Segment Start: Excerpted records

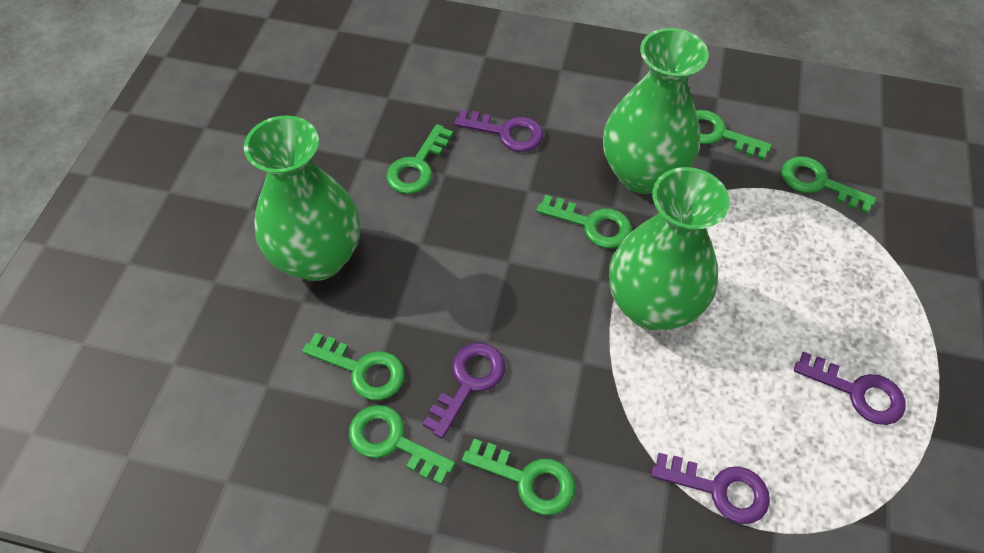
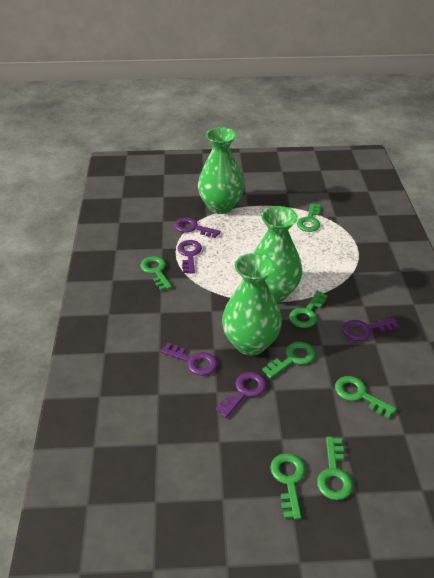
purple key: 4 -> 5

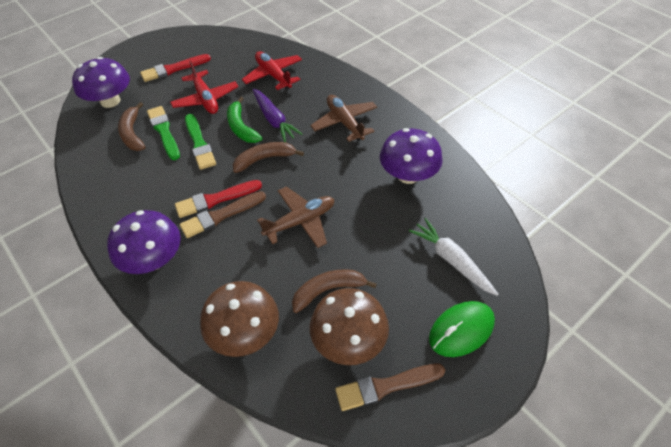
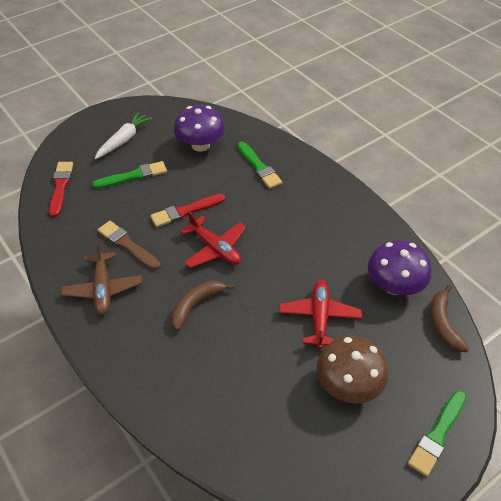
brown banana: 3 -> 2
brown brush: 2 -> 1
brown mushroom: 2 -> 1
brown plane: 2 -> 1
green banana: 1 -> 0
green brush: 2 -> 3
green mouse: 1 -> 0
purple carrot: 1 -> 0
purple mushroom: 3 -> 2

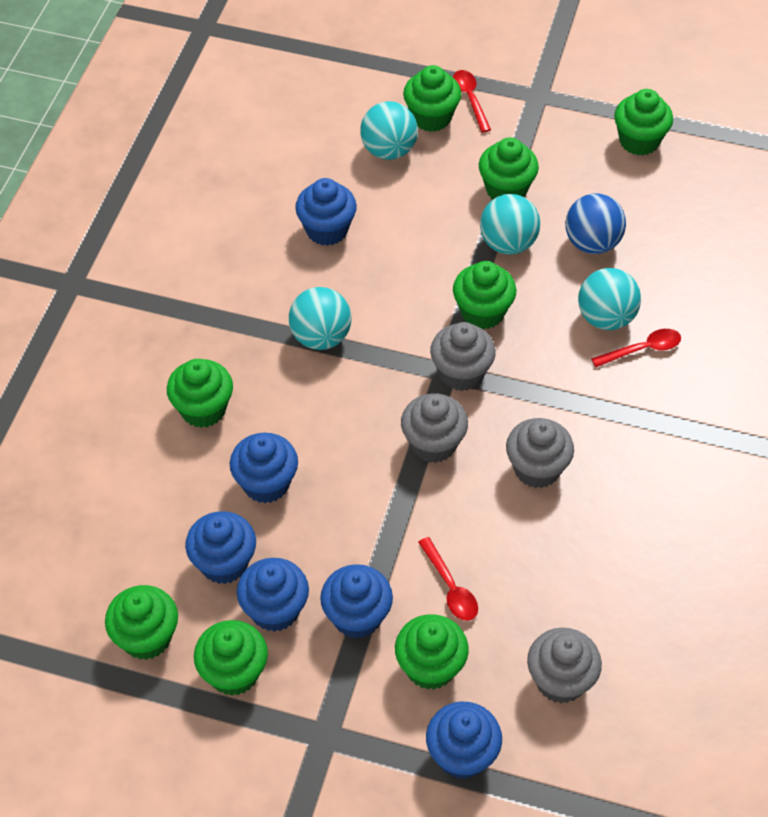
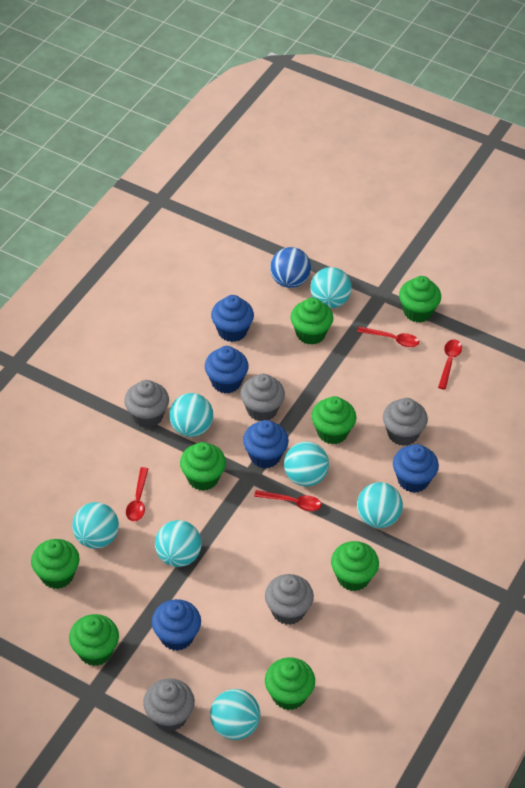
blue cupcake: 6 -> 5
grey cupcake: 4 -> 5
red spoon: 3 -> 4
turquoise ball: 4 -> 7

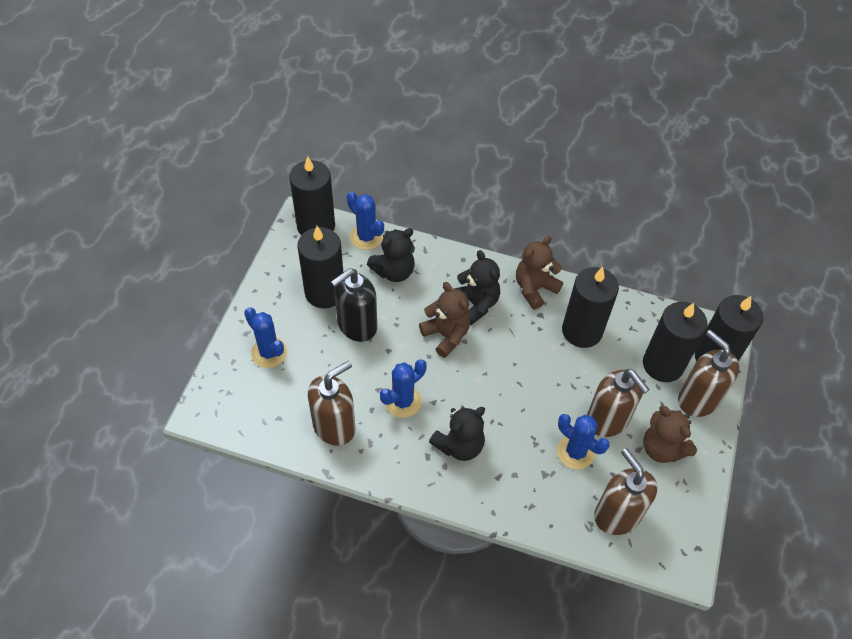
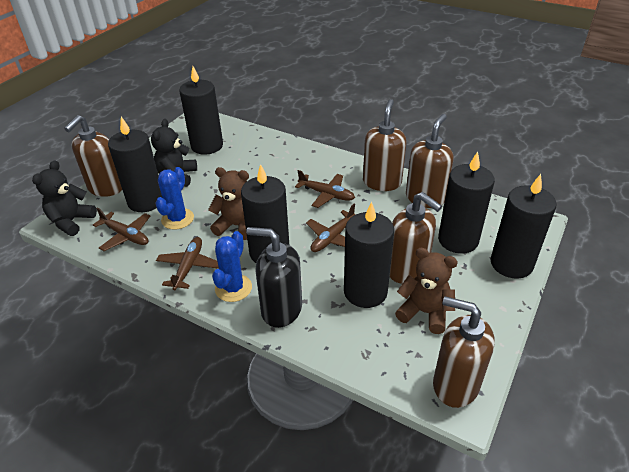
black candle: 5 -> 6
black teddy bear: 3 -> 2
blue cactus: 4 -> 2
brown plane: 0 -> 4
brown soap dispenser: 4 -> 5
brown teddy bear: 3 -> 2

Segment End: Excerpted records

-- Brief --
Leaving out the pictures, please transcribe exactly the lines from the one that holds "purple mushroom: 3 -> 2" through the last line of the entries above, both included.

-- Result of this exercise --
purple mushroom: 3 -> 2

blue cupcake: 6 -> 5
grey cupcake: 4 -> 5
red spoon: 3 -> 4
turquoise ball: 4 -> 7

black candle: 5 -> 6
black teddy bear: 3 -> 2
blue cactus: 4 -> 2
brown plane: 0 -> 4
brown soap dispenser: 4 -> 5
brown teddy bear: 3 -> 2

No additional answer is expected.